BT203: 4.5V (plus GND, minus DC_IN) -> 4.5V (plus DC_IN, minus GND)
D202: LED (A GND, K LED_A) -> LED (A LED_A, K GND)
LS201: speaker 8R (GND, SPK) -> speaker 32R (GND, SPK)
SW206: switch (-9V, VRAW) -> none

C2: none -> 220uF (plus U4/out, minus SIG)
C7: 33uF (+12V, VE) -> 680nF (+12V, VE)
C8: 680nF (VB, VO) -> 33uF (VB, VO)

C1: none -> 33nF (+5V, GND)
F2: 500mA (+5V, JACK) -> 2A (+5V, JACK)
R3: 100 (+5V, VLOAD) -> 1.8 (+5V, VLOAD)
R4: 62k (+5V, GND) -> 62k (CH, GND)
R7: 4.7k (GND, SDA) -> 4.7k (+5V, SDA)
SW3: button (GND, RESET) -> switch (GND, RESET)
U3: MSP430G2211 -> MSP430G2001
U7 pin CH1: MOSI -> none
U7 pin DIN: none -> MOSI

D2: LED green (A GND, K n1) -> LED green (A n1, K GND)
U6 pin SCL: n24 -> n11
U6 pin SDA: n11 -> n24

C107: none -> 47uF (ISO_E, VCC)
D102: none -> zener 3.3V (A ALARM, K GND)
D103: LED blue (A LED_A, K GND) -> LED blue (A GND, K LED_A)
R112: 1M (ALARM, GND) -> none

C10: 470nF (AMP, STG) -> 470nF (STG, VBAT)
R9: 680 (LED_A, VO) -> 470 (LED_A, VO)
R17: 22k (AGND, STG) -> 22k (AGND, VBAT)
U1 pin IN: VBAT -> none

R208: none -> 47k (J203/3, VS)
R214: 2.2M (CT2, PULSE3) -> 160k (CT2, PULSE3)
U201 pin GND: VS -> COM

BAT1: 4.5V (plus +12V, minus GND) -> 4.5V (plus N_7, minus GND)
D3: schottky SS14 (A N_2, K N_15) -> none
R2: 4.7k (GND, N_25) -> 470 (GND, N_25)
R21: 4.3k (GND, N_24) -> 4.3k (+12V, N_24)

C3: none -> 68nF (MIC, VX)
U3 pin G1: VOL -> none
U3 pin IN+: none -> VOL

Exercise details
Once you have read the data, reproduce all of it exactly.

Answer below
BT203: 4.5V (plus GND, minus DC_IN) -> 4.5V (plus DC_IN, minus GND)
D202: LED (A GND, K LED_A) -> LED (A LED_A, K GND)
LS201: speaker 8R (GND, SPK) -> speaker 32R (GND, SPK)
SW206: switch (-9V, VRAW) -> none

C2: none -> 220uF (plus U4/out, minus SIG)
C7: 33uF (+12V, VE) -> 680nF (+12V, VE)
C8: 680nF (VB, VO) -> 33uF (VB, VO)

C1: none -> 33nF (+5V, GND)
F2: 500mA (+5V, JACK) -> 2A (+5V, JACK)
R3: 100 (+5V, VLOAD) -> 1.8 (+5V, VLOAD)
R4: 62k (+5V, GND) -> 62k (CH, GND)
R7: 4.7k (GND, SDA) -> 4.7k (+5V, SDA)
SW3: button (GND, RESET) -> switch (GND, RESET)
U3: MSP430G2211 -> MSP430G2001
U7 pin CH1: MOSI -> none
U7 pin DIN: none -> MOSI

D2: LED green (A GND, K n1) -> LED green (A n1, K GND)
U6 pin SCL: n24 -> n11
U6 pin SDA: n11 -> n24

C107: none -> 47uF (ISO_E, VCC)
D102: none -> zener 3.3V (A ALARM, K GND)
D103: LED blue (A LED_A, K GND) -> LED blue (A GND, K LED_A)
R112: 1M (ALARM, GND) -> none

C10: 470nF (AMP, STG) -> 470nF (STG, VBAT)
R9: 680 (LED_A, VO) -> 470 (LED_A, VO)
R17: 22k (AGND, STG) -> 22k (AGND, VBAT)
U1 pin IN: VBAT -> none

R208: none -> 47k (J203/3, VS)
R214: 2.2M (CT2, PULSE3) -> 160k (CT2, PULSE3)
U201 pin GND: VS -> COM

BAT1: 4.5V (plus +12V, minus GND) -> 4.5V (plus N_7, minus GND)
D3: schottky SS14 (A N_2, K N_15) -> none
R2: 4.7k (GND, N_25) -> 470 (GND, N_25)
R21: 4.3k (GND, N_24) -> 4.3k (+12V, N_24)

C3: none -> 68nF (MIC, VX)
U3 pin G1: VOL -> none
U3 pin IN+: none -> VOL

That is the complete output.